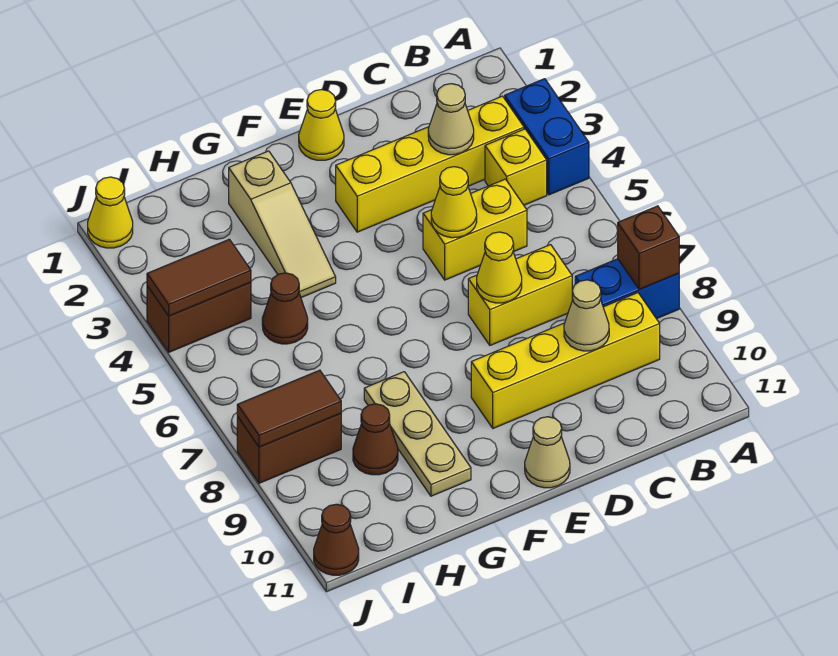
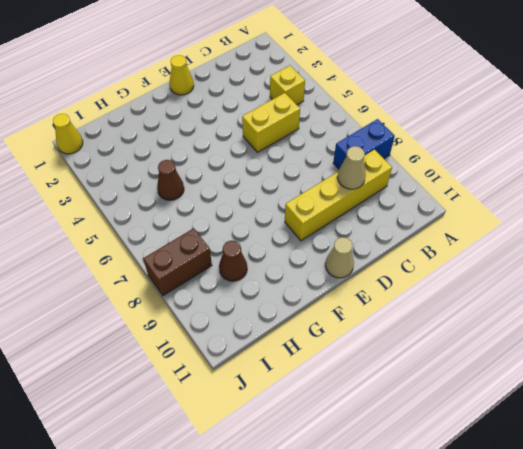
none -> blue brick A3:A4 level 1
none -> yellow brick B3:E3 level 1
none -> yellow brick C7:D7 level 1

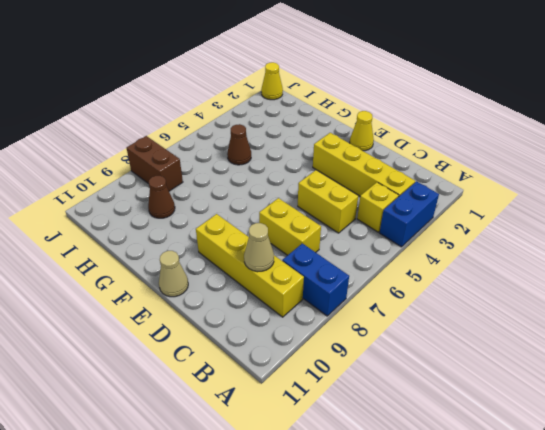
none -> tan slope G2:G4 level 1 top 2
none -> tan plate G8:G10 level 1
none -> brown brick I4:J4 level 1

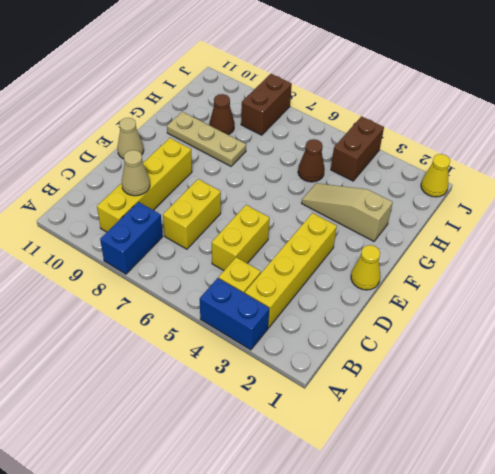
none -> brown cone J11 level 1
none -> brown brick A8 level 2
none -> tan cone C3 level 2

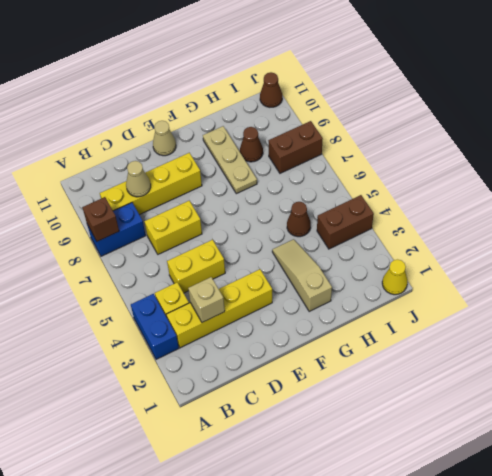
tan brick C3 level 2 -> tan cone C3 level 2
none -> yellow cone E1 level 1
none -> yellow cone D5 level 2
none -> yellow cone D7 level 2

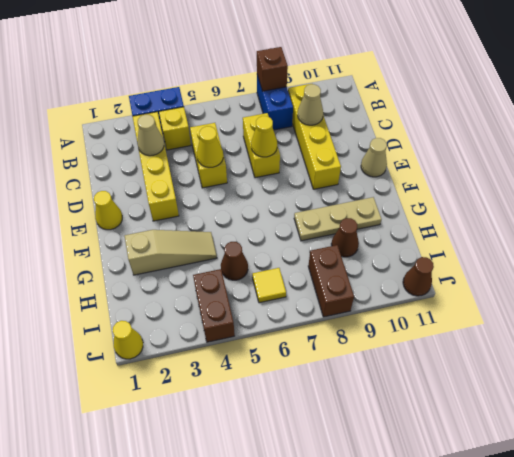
yellow tile I6 level 1 -> none
none -> brown tile I4:J4 level 2
none -> brown tile I8:J8 level 2

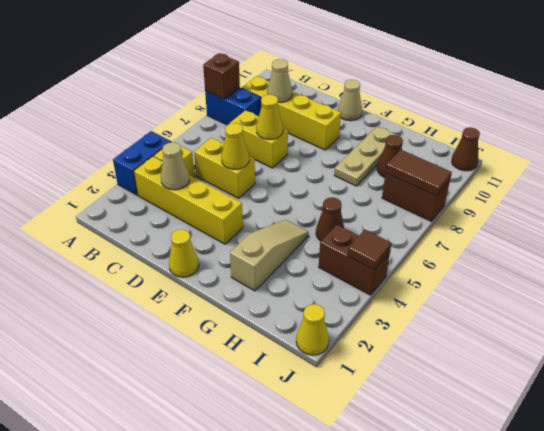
brown tile J4 level 2 -> brown tile I4:J4 level 2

========================

> [WORK TO BE COMPLETED]:
Each line from the one holding "none -> yellow cone D7 level 2" down to the end of the records is to be reproduced unaltered, and the pictures are to be omitted.

> [OUTPUT OF THE TASK]:
none -> yellow cone D7 level 2

yellow tile I6 level 1 -> none
none -> brown tile I4:J4 level 2
none -> brown tile I8:J8 level 2

brown tile J4 level 2 -> brown tile I4:J4 level 2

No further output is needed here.